• **Data items**
********************

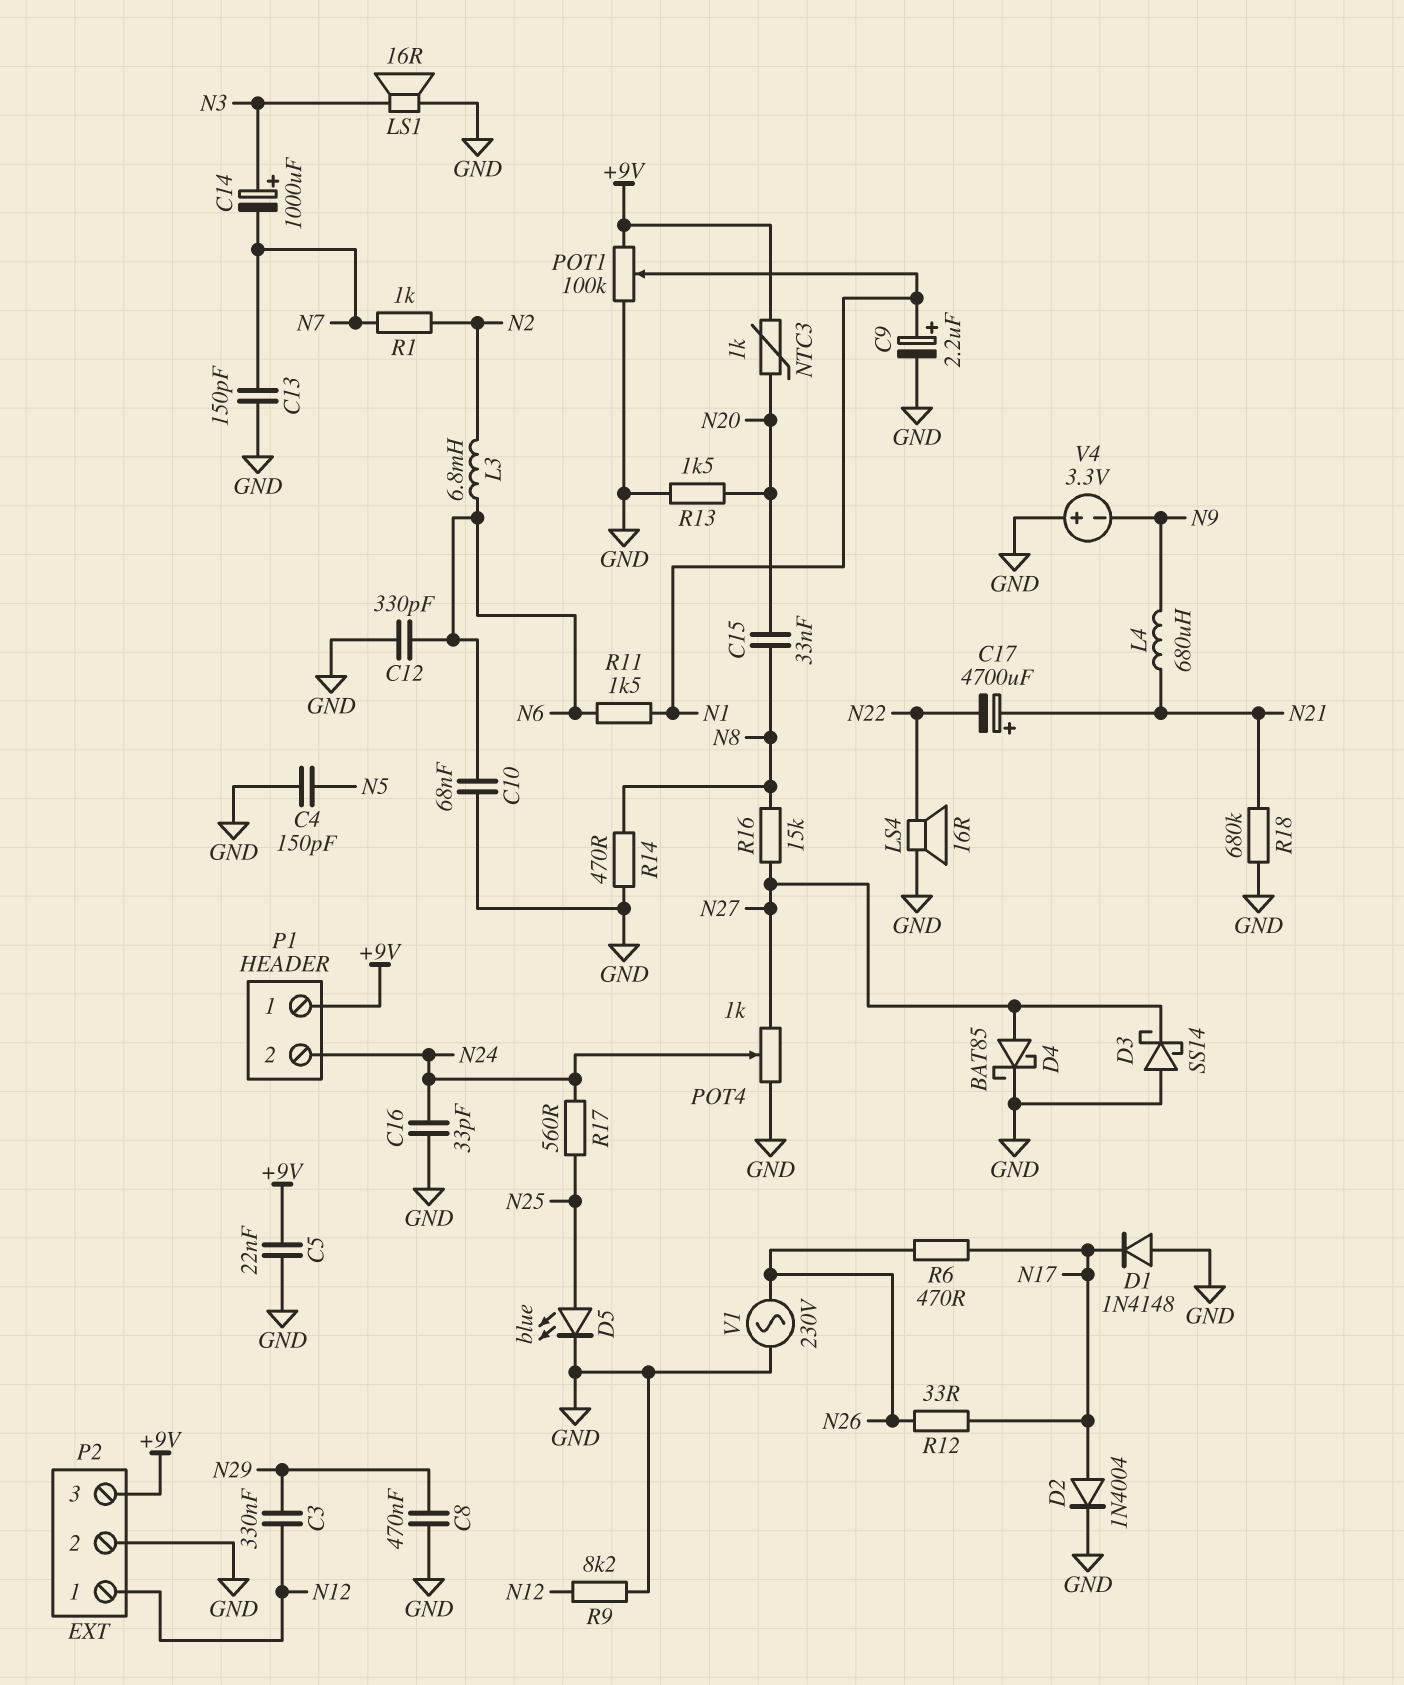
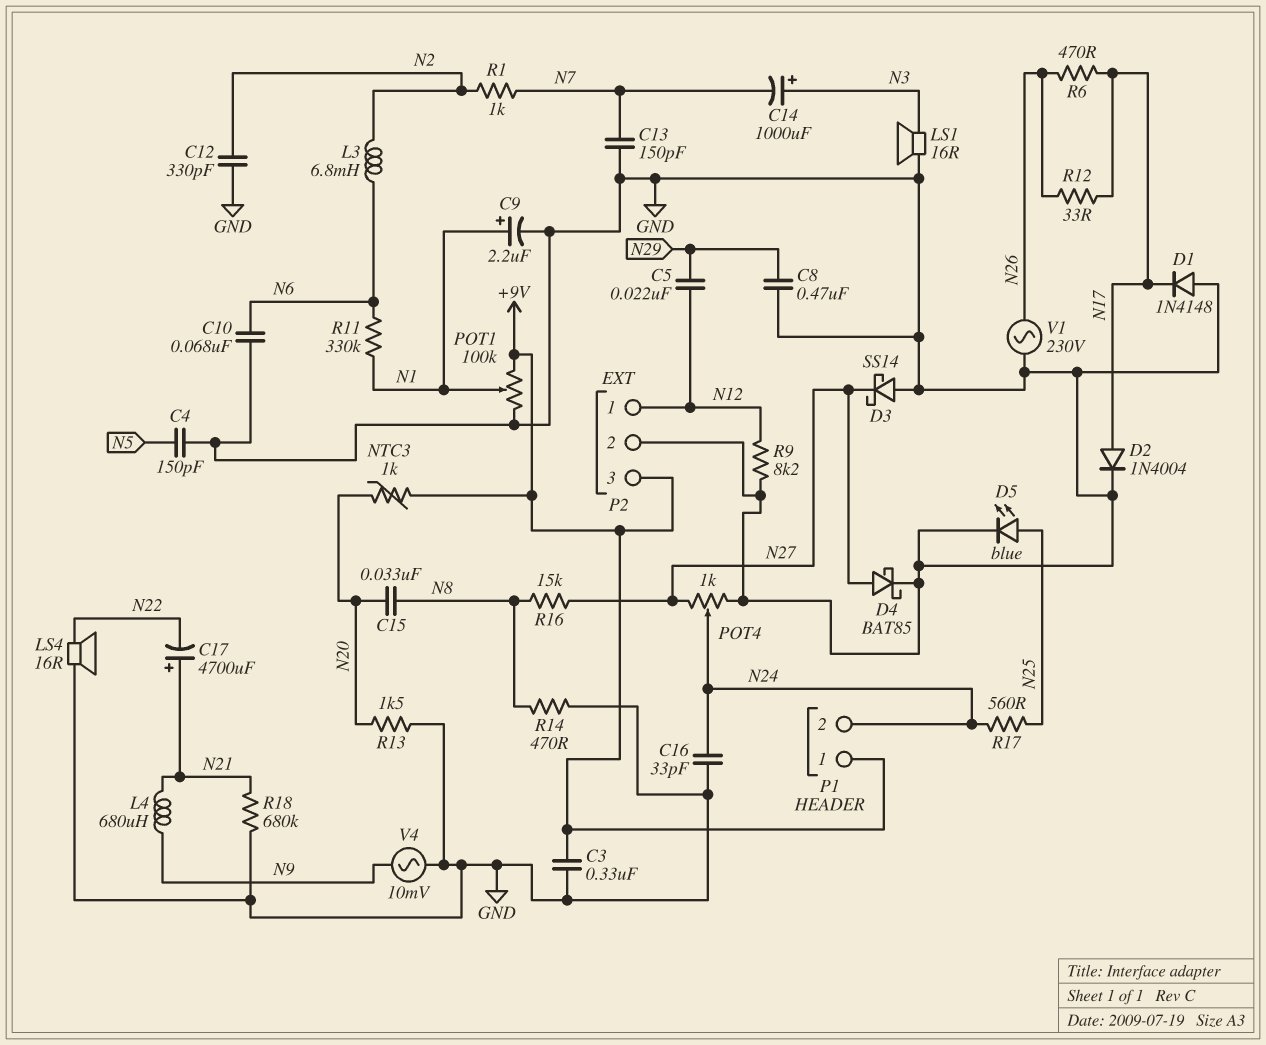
C3: 330nF (N12, N29) -> 330nF (+9V, GND)
C5: 22nF (+9V, GND) -> 22nF (N12, N29)
C12: 330pF (GND, N6) -> 330pF (GND, N2)
R11: 1.5k (N1, N6) -> 330k (N1, N6)
V4: 3.3V (plus GND, minus N9) -> AC 10mV (GND, N9)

********************

• **Brief**
An exact transcription of the data above is needed, without the pictures.

• **Output of the exercise**
C3: 330nF (N12, N29) -> 330nF (+9V, GND)
C5: 22nF (+9V, GND) -> 22nF (N12, N29)
C12: 330pF (GND, N6) -> 330pF (GND, N2)
R11: 1.5k (N1, N6) -> 330k (N1, N6)
V4: 3.3V (plus GND, minus N9) -> AC 10mV (GND, N9)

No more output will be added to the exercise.